◆ **Directions for this task**
Transcribe word for word the lines below from the line with "camera: 20 degrees left, 20 degrees up" through the line with "(441, 423) = (293, 430): purple", ends included.

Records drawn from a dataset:
□ □ □ □ □
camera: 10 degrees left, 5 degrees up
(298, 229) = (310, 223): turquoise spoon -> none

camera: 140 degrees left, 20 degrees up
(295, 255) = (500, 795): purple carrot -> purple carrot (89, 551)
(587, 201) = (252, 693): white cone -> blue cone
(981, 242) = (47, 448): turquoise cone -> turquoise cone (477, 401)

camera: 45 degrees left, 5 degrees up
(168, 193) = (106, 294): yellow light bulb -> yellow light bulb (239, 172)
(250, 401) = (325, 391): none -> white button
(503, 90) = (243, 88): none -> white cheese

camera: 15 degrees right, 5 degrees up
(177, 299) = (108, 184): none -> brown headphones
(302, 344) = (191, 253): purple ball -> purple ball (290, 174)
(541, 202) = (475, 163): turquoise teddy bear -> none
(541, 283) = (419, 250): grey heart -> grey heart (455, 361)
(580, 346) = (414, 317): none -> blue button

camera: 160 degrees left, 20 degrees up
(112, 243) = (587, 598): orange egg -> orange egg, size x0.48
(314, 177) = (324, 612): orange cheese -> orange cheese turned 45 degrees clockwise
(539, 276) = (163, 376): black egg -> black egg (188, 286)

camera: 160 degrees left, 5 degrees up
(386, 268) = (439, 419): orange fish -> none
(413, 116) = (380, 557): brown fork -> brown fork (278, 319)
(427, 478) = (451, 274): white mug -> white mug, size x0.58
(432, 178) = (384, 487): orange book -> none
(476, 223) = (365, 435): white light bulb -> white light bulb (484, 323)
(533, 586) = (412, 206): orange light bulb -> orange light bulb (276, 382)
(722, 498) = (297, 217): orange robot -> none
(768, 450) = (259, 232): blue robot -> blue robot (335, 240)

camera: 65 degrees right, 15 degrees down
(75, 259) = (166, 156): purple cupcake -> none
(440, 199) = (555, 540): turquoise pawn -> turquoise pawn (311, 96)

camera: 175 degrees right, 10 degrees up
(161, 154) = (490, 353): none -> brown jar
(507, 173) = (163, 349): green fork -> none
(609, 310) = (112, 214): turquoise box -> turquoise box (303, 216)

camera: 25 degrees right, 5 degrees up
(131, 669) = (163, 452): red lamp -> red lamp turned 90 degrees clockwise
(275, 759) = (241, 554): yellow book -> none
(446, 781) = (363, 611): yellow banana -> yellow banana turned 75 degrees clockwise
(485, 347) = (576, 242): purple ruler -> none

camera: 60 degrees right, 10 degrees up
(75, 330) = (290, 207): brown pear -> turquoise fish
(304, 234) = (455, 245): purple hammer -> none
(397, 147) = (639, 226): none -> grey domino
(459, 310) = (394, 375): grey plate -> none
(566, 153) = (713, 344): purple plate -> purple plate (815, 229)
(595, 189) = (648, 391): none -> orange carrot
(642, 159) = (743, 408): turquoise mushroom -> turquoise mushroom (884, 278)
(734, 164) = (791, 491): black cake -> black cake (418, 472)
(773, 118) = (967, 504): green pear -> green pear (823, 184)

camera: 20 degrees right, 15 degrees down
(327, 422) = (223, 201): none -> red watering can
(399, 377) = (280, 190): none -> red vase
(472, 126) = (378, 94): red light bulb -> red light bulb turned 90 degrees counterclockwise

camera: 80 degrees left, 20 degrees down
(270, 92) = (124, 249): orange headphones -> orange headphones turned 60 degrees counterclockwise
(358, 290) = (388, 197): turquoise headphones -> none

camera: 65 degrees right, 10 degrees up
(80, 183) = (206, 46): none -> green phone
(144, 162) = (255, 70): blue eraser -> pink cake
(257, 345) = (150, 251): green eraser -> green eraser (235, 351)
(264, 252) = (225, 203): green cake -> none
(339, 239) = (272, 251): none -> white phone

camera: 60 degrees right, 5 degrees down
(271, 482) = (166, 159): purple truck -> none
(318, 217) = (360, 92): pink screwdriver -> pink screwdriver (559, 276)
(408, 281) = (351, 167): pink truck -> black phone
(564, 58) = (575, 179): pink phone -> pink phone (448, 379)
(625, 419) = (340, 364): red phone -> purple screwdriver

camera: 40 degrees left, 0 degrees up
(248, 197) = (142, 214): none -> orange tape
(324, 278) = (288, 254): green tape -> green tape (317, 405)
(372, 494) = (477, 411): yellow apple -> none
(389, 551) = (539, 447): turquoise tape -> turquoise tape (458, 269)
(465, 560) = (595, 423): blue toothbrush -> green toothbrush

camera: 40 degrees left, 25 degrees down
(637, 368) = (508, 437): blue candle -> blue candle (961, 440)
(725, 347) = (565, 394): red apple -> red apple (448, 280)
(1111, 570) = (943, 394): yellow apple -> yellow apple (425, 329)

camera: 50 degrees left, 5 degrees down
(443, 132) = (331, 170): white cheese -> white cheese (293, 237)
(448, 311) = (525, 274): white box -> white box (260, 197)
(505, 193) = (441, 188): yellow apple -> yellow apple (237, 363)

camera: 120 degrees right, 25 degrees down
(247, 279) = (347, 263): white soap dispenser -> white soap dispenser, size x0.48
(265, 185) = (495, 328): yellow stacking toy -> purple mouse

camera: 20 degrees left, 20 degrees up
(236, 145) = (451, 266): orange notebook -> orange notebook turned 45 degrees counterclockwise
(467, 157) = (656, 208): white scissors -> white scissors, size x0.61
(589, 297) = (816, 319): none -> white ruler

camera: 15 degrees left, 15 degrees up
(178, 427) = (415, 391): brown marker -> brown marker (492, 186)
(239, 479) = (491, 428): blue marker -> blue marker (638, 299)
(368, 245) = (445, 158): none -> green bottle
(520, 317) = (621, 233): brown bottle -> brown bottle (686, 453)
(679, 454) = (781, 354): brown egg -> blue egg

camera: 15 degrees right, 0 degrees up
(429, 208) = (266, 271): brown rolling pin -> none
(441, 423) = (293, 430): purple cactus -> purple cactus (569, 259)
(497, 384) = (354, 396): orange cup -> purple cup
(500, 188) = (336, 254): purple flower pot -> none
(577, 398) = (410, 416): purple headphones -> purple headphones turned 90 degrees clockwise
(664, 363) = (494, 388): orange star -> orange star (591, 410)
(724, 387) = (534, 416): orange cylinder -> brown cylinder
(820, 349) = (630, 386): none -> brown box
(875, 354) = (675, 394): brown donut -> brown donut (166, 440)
□ □ □ □ □
◆ **Final answer**
camera: 20 degrees left, 20 degrees up
(236, 145) = (451, 266): orange notebook -> orange notebook turned 45 degrees counterclockwise
(467, 157) = (656, 208): white scissors -> white scissors, size x0.61
(589, 297) = (816, 319): none -> white ruler

camera: 15 degrees left, 15 degrees up
(178, 427) = (415, 391): brown marker -> brown marker (492, 186)
(239, 479) = (491, 428): blue marker -> blue marker (638, 299)
(368, 245) = (445, 158): none -> green bottle
(520, 317) = (621, 233): brown bottle -> brown bottle (686, 453)
(679, 454) = (781, 354): brown egg -> blue egg

camera: 15 degrees right, 0 degrees up
(429, 208) = (266, 271): brown rolling pin -> none
(441, 423) = (293, 430): purple cactus -> purple cactus (569, 259)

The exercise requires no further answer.